THE DATA:
-*-

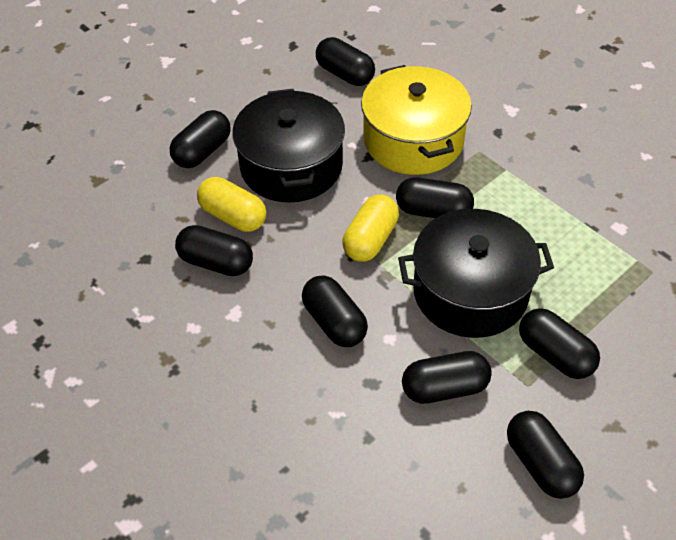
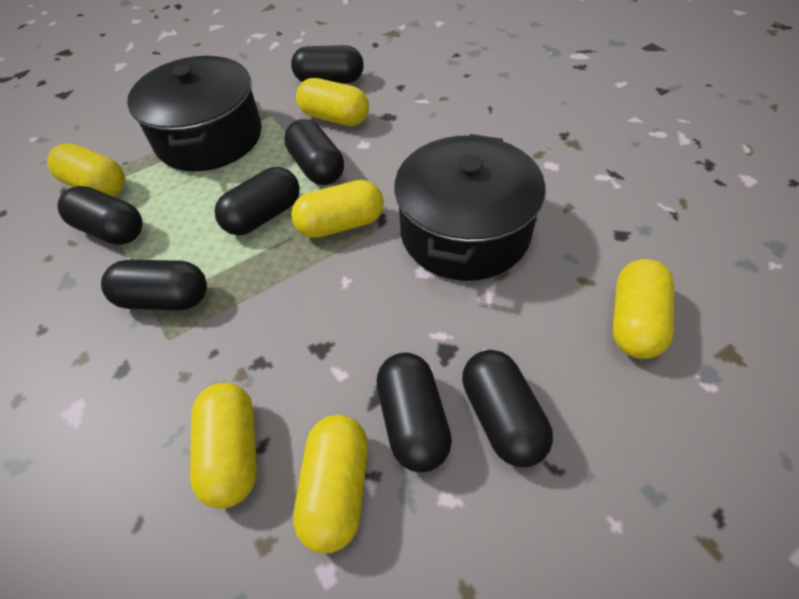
black capsule: 8 -> 7
yellow capsule: 2 -> 6
yellow pot: 1 -> 0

-*-

TASK TO COMPLETE: Output the full listing above exactly, excluding all pictures.

ANSWER BOX:
black capsule: 8 -> 7
yellow capsule: 2 -> 6
yellow pot: 1 -> 0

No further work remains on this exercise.